## Activity:
Only the lines below from the one containing "camera_right=30 camera_up=-5" to the one containing "op=appeared; now=cheese (white);" should be repeated, both included and unchanged.

## Material for this task:
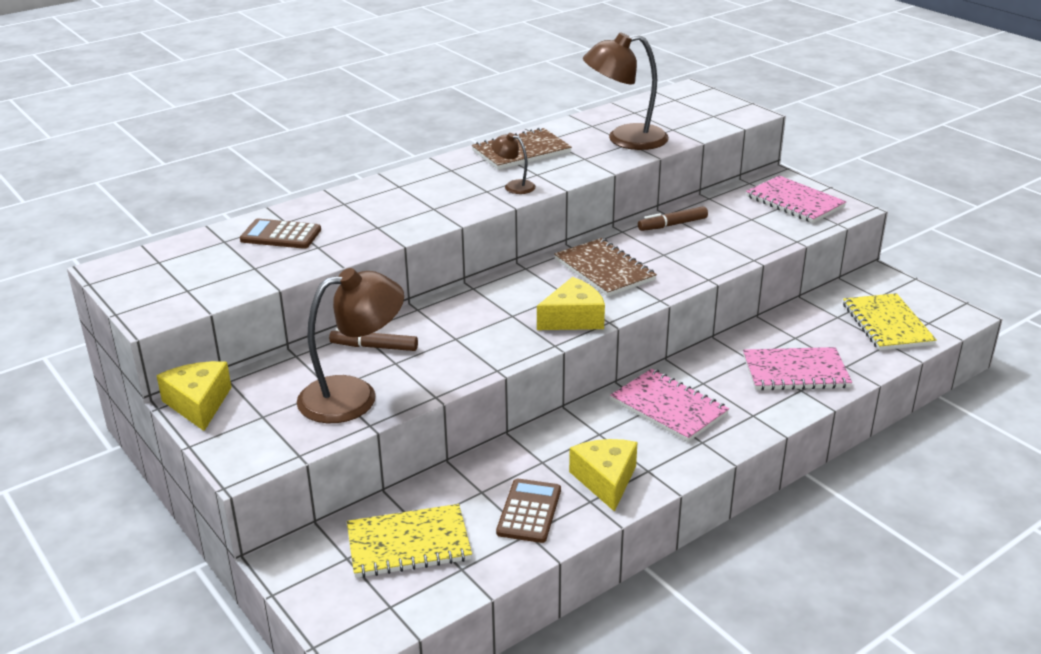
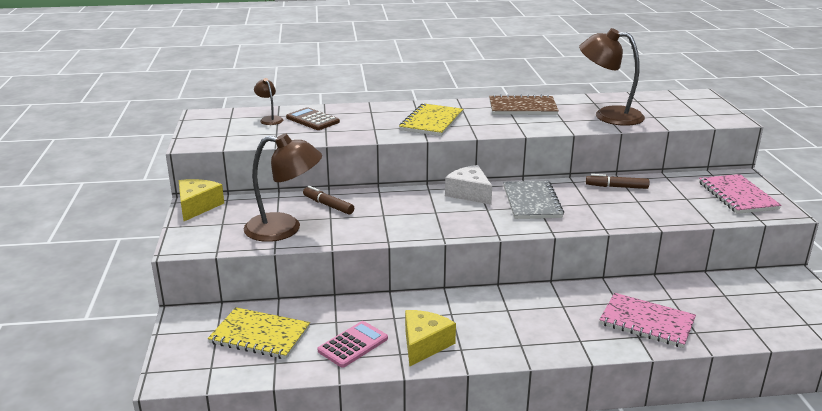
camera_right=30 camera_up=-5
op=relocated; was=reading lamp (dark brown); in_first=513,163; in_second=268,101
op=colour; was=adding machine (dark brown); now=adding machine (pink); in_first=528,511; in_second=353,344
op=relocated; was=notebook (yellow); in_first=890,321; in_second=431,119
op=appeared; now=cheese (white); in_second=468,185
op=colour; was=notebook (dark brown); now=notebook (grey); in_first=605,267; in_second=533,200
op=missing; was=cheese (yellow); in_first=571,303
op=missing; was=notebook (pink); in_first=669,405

...

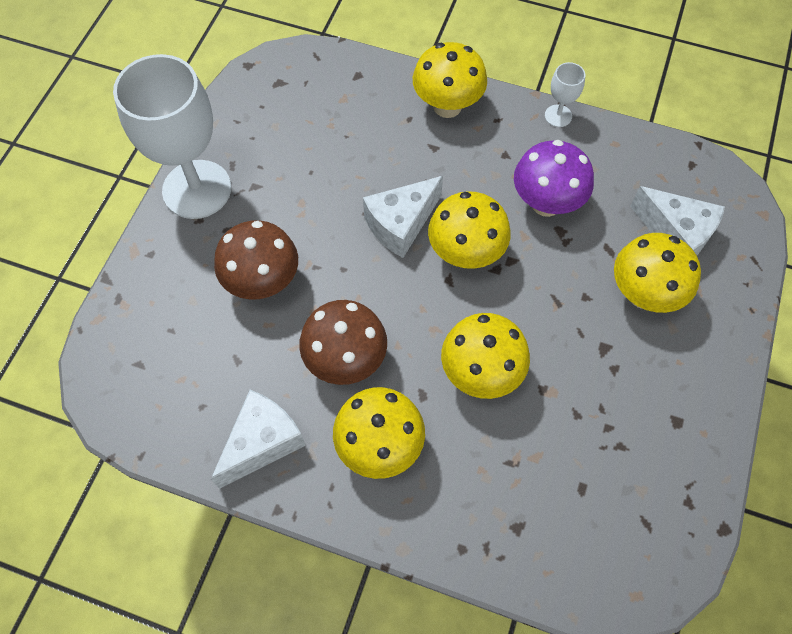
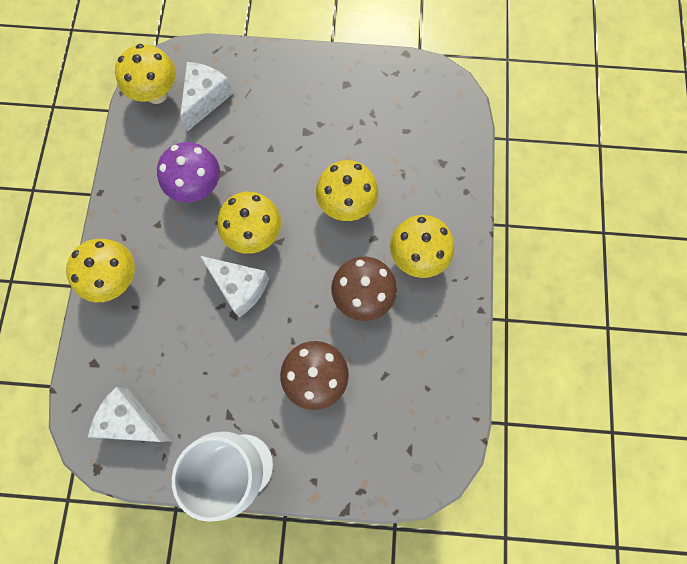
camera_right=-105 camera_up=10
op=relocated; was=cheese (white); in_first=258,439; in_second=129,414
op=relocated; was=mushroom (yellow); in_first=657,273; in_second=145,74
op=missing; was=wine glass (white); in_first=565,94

## Response box:
camera_right=30 camera_up=-5
op=relocated; was=reading lamp (dark brown); in_first=513,163; in_second=268,101
op=colour; was=adding machine (dark brown); now=adding machine (pink); in_first=528,511; in_second=353,344
op=relocated; was=notebook (yellow); in_first=890,321; in_second=431,119
op=appeared; now=cheese (white); in_second=468,185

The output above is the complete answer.